§ Dataset extract:
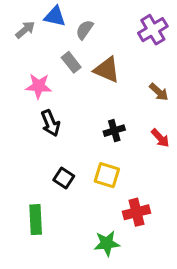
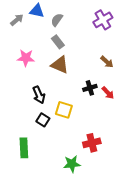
gray rectangle: (71, 62) -> (58, 42), moved
brown triangle: (107, 70) -> (60, 65), moved
black arrow: (50, 123) -> (39, 95), moved
black cross: (114, 131) -> (90, 88), moved
yellow square: (107, 175) -> (64, 110), moved

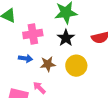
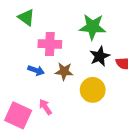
black star: (66, 38) -> (100, 56), moved
brown star: (48, 64) -> (64, 71), moved

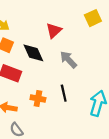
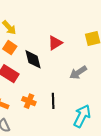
gray arrow: (68, 60) -> (78, 73), moved, turned -90

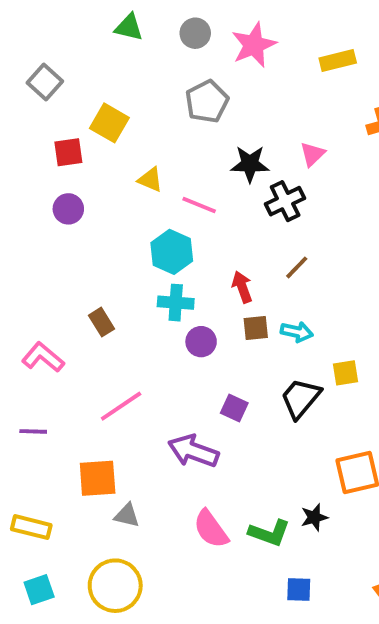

§ Work request:
The lines to write out run from the one containing "black cross: (114, 131) -> (90, 88), moved" through the final line of the material above, both included; write them out exactly, with no pictures.

§ Answer space:
black cross: (114, 131) -> (90, 88), moved
yellow square: (107, 175) -> (64, 110), moved

black star: (66, 38) -> (100, 56), moved
brown star: (48, 64) -> (64, 71), moved

gray arrow: (68, 60) -> (78, 73), moved, turned -90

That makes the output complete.